_Problem to work on_.
Reproduce the following lines word for word, keeping them in their original order.
────────────────────────────────────────
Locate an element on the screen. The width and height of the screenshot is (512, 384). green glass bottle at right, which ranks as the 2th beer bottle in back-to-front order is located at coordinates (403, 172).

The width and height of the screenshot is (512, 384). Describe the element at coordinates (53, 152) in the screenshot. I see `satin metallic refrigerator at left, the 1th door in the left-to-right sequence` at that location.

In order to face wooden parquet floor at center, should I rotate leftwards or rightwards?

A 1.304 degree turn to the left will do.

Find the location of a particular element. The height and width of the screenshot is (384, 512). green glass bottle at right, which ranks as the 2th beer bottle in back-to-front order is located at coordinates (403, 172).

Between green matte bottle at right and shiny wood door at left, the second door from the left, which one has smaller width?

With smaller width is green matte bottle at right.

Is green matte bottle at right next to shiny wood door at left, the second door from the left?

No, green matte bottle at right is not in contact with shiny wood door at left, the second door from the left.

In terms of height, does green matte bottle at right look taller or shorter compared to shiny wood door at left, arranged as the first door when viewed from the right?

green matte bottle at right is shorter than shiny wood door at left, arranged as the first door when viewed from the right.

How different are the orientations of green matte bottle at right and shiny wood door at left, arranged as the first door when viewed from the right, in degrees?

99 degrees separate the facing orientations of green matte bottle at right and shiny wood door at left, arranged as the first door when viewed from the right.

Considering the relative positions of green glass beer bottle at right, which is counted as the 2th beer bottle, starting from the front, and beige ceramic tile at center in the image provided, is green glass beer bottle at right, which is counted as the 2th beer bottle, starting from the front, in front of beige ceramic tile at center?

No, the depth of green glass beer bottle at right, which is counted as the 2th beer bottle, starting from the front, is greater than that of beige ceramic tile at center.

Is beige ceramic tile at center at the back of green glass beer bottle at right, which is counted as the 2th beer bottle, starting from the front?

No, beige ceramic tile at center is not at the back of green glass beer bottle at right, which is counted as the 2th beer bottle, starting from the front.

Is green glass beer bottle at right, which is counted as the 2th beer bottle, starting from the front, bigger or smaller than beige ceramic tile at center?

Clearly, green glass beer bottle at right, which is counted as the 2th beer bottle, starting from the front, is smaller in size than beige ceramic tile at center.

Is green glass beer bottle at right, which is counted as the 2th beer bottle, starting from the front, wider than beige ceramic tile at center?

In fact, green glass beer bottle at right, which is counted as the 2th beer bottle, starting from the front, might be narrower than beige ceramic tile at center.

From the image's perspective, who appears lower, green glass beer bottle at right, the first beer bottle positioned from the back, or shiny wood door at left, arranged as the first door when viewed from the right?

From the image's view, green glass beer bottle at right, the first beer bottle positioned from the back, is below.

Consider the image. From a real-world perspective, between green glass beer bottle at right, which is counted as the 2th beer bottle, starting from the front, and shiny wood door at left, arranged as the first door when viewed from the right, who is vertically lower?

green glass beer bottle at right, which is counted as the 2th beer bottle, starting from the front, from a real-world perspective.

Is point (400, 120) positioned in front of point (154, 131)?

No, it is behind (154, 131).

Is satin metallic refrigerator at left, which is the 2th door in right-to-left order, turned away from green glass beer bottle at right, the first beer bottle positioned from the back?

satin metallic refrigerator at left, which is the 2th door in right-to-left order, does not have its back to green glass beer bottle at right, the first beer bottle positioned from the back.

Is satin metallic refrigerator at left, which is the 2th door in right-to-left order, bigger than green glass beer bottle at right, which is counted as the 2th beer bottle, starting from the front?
────────────────────────────────────────
_Complete response_.
Locate an element on the screen. The width and height of the screenshot is (512, 384). green glass bottle at right, which ranks as the 2th beer bottle in back-to-front order is located at coordinates (403, 172).

The width and height of the screenshot is (512, 384). Describe the element at coordinates (53, 152) in the screenshot. I see `satin metallic refrigerator at left, the 1th door in the left-to-right sequence` at that location.

In order to face wooden parquet floor at center, should I rotate leftwards or rightwards?

A 1.304 degree turn to the left will do.

Find the location of a particular element. The height and width of the screenshot is (384, 512). green glass bottle at right, which ranks as the 2th beer bottle in back-to-front order is located at coordinates (403, 172).

Between green matte bottle at right and shiny wood door at left, the second door from the left, which one has smaller width?

With smaller width is green matte bottle at right.

Is green matte bottle at right next to shiny wood door at left, the second door from the left?

No, green matte bottle at right is not in contact with shiny wood door at left, the second door from the left.

In terms of height, does green matte bottle at right look taller or shorter compared to shiny wood door at left, arranged as the first door when viewed from the right?

green matte bottle at right is shorter than shiny wood door at left, arranged as the first door when viewed from the right.

How different are the orientations of green matte bottle at right and shiny wood door at left, arranged as the first door when viewed from the right, in degrees?

99 degrees separate the facing orientations of green matte bottle at right and shiny wood door at left, arranged as the first door when viewed from the right.

Considering the relative positions of green glass beer bottle at right, which is counted as the 2th beer bottle, starting from the front, and beige ceramic tile at center in the image provided, is green glass beer bottle at right, which is counted as the 2th beer bottle, starting from the front, in front of beige ceramic tile at center?

No, the depth of green glass beer bottle at right, which is counted as the 2th beer bottle, starting from the front, is greater than that of beige ceramic tile at center.

Is beige ceramic tile at center at the back of green glass beer bottle at right, which is counted as the 2th beer bottle, starting from the front?

No, beige ceramic tile at center is not at the back of green glass beer bottle at right, which is counted as the 2th beer bottle, starting from the front.

Is green glass beer bottle at right, which is counted as the 2th beer bottle, starting from the front, bigger or smaller than beige ceramic tile at center?

Clearly, green glass beer bottle at right, which is counted as the 2th beer bottle, starting from the front, is smaller in size than beige ceramic tile at center.

Is green glass beer bottle at right, which is counted as the 2th beer bottle, starting from the front, wider than beige ceramic tile at center?

In fact, green glass beer bottle at right, which is counted as the 2th beer bottle, starting from the front, might be narrower than beige ceramic tile at center.

From the image's perspective, who appears lower, green glass beer bottle at right, the first beer bottle positioned from the back, or shiny wood door at left, arranged as the first door when viewed from the right?

From the image's view, green glass beer bottle at right, the first beer bottle positioned from the back, is below.

Consider the image. From a real-world perspective, between green glass beer bottle at right, which is counted as the 2th beer bottle, starting from the front, and shiny wood door at left, arranged as the first door when viewed from the right, who is vertically lower?

green glass beer bottle at right, which is counted as the 2th beer bottle, starting from the front, from a real-world perspective.

Is point (400, 120) positioned in front of point (154, 131)?

No, it is behind (154, 131).

Is satin metallic refrigerator at left, which is the 2th door in right-to-left order, turned away from green glass beer bottle at right, the first beer bottle positioned from the back?

satin metallic refrigerator at left, which is the 2th door in right-to-left order, does not have its back to green glass beer bottle at right, the first beer bottle positioned from the back.

Is satin metallic refrigerator at left, which is the 2th door in right-to-left order, bigger than green glass beer bottle at right, which is counted as the 2th beer bottle, starting from the front?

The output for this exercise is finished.